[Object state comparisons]
::::::::
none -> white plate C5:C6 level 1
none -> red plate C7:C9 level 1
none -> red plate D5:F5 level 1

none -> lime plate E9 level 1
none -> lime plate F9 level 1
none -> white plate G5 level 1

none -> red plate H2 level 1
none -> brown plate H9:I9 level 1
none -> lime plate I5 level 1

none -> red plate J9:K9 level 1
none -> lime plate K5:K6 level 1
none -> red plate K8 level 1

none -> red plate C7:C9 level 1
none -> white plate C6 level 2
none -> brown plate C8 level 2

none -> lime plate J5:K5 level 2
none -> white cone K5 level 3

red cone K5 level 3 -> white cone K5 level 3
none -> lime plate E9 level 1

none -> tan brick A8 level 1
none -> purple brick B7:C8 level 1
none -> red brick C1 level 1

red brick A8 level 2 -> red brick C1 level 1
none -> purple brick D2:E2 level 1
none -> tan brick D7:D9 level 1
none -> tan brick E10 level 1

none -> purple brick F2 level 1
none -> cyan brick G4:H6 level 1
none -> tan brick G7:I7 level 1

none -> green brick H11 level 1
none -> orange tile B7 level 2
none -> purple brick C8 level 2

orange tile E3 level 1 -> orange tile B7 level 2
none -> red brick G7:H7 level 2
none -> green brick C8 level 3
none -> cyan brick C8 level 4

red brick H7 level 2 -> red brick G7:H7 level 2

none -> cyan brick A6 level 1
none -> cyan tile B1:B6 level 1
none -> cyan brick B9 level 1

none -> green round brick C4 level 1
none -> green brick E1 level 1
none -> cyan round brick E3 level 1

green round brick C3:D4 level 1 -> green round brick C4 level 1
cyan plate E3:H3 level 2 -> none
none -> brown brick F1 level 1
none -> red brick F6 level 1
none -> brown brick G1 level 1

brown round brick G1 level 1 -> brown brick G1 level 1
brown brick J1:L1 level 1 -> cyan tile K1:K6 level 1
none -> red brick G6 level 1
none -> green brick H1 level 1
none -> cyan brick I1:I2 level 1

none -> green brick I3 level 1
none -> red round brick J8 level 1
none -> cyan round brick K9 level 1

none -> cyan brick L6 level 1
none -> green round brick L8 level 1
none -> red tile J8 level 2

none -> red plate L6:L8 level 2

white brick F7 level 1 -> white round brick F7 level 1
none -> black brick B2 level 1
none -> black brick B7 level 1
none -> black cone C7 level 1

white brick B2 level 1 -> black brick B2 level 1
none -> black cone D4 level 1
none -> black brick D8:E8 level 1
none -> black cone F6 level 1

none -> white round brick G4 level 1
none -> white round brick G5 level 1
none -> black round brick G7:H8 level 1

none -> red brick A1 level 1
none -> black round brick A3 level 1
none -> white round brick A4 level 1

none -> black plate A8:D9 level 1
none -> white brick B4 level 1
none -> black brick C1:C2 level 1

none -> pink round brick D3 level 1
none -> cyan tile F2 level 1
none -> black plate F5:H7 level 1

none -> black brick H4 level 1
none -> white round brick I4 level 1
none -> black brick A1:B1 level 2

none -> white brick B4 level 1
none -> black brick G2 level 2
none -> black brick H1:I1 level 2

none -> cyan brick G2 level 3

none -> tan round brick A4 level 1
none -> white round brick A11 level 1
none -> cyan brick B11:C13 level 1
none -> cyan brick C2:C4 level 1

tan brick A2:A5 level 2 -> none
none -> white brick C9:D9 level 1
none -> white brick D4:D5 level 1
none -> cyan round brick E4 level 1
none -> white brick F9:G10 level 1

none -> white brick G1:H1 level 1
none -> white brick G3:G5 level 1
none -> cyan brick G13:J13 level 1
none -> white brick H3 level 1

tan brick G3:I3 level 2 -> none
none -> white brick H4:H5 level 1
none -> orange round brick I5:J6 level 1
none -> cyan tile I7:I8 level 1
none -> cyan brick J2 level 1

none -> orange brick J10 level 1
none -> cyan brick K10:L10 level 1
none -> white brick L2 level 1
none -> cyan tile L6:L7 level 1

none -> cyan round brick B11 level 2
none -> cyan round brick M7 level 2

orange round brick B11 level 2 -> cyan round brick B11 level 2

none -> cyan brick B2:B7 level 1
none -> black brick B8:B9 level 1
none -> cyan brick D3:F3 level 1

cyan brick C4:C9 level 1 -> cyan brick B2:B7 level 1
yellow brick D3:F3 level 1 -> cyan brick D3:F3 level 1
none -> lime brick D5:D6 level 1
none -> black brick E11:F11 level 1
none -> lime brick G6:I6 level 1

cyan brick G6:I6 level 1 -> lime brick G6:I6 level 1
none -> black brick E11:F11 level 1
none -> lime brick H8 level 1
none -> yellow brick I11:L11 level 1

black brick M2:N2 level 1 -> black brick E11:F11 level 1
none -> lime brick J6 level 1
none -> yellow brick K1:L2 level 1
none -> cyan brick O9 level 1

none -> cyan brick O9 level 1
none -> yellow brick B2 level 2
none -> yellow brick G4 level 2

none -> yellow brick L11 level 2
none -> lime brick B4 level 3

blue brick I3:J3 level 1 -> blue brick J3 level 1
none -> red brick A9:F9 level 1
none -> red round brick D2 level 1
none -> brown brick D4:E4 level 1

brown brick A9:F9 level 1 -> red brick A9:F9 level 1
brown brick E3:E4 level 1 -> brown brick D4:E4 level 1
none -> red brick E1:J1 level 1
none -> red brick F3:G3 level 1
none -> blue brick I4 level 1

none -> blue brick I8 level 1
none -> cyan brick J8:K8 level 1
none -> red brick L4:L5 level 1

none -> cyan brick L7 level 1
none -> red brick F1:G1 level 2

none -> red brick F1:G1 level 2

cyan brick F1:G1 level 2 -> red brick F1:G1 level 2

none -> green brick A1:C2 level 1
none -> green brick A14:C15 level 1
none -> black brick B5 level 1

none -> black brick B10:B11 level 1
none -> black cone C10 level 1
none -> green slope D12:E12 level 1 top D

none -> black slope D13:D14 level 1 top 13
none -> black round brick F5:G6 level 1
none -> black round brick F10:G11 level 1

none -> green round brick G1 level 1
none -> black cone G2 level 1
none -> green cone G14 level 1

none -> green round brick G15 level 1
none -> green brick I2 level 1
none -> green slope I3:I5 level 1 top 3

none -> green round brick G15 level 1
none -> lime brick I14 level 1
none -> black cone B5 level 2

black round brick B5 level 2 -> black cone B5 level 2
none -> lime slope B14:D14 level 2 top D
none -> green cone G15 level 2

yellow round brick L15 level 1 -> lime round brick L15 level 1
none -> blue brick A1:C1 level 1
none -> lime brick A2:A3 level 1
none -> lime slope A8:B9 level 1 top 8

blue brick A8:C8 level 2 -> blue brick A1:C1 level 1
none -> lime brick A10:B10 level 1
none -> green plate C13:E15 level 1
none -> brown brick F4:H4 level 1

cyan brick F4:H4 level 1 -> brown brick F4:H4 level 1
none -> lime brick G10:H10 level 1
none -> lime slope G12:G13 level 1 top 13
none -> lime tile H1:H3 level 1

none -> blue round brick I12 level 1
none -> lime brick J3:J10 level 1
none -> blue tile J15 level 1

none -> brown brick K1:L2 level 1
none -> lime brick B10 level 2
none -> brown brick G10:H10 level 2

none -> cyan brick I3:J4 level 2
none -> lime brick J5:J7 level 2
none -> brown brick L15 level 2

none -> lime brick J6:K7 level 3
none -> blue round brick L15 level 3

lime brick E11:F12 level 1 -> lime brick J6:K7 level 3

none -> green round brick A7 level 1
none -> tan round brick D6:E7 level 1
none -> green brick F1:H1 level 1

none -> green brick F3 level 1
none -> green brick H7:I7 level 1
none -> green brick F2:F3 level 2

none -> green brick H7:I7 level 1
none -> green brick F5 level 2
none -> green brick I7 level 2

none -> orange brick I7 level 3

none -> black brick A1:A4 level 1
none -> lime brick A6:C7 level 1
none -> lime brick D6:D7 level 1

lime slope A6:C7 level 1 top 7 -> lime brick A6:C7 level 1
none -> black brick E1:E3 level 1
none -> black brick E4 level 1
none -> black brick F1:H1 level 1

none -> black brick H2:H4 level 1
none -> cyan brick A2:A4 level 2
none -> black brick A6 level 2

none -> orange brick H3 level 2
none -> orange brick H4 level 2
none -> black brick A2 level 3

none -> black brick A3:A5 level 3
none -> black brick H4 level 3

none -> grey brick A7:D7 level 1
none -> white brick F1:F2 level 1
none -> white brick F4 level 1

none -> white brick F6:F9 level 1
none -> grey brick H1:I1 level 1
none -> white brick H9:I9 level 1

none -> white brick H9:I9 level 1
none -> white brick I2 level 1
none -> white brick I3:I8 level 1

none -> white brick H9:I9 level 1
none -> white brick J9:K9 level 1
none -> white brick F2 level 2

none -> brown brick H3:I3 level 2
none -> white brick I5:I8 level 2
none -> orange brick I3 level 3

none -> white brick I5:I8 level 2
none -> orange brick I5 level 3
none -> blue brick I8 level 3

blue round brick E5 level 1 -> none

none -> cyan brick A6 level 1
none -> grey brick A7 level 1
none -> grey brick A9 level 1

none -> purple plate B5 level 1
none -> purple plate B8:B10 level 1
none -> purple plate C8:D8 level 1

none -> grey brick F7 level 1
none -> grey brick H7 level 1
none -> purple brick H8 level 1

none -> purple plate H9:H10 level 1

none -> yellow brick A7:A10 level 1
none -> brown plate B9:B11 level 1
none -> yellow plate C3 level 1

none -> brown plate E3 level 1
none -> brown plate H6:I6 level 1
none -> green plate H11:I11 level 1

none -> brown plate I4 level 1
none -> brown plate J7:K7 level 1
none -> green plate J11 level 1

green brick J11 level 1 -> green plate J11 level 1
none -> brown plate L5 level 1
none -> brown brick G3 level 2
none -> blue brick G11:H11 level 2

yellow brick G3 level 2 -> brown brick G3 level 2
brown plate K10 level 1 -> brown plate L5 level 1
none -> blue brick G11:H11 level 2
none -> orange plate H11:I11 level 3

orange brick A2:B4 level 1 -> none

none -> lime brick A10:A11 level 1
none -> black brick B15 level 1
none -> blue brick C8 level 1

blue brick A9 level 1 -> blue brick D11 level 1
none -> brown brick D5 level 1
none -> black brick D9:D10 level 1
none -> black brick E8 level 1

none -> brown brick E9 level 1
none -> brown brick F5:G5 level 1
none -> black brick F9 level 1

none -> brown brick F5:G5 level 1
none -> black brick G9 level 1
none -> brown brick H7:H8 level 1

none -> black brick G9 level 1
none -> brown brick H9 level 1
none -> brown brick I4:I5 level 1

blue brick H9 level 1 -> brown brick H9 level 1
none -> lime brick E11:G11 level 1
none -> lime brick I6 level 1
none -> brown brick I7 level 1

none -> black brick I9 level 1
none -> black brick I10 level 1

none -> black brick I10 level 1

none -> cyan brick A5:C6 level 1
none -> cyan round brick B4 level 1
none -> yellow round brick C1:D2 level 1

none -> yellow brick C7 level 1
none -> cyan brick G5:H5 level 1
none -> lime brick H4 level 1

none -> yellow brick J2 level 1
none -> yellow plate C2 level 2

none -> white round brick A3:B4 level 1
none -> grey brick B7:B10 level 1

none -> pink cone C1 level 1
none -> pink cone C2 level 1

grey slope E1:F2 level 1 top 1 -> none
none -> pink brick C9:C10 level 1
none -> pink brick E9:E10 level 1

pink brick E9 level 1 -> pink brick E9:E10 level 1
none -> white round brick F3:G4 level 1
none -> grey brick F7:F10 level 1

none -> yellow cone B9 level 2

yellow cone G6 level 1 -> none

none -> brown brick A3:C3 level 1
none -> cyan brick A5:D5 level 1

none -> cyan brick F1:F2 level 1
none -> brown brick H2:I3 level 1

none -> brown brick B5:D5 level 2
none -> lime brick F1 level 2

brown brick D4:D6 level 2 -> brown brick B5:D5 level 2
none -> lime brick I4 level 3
::::::::
**Directions**
Return only the lines above that run from the opening line through the line containing "none -> red brick C1 level 1", exactly as written.

**Answer box**
none -> white plate C5:C6 level 1
none -> red plate C7:C9 level 1
none -> red plate D5:F5 level 1

none -> lime plate E9 level 1
none -> lime plate F9 level 1
none -> white plate G5 level 1

none -> red plate H2 level 1
none -> brown plate H9:I9 level 1
none -> lime plate I5 level 1

none -> red plate J9:K9 level 1
none -> lime plate K5:K6 level 1
none -> red plate K8 level 1

none -> red plate C7:C9 level 1
none -> white plate C6 level 2
none -> brown plate C8 level 2

none -> lime plate J5:K5 level 2
none -> white cone K5 level 3

red cone K5 level 3 -> white cone K5 level 3
none -> lime plate E9 level 1

none -> tan brick A8 level 1
none -> purple brick B7:C8 level 1
none -> red brick C1 level 1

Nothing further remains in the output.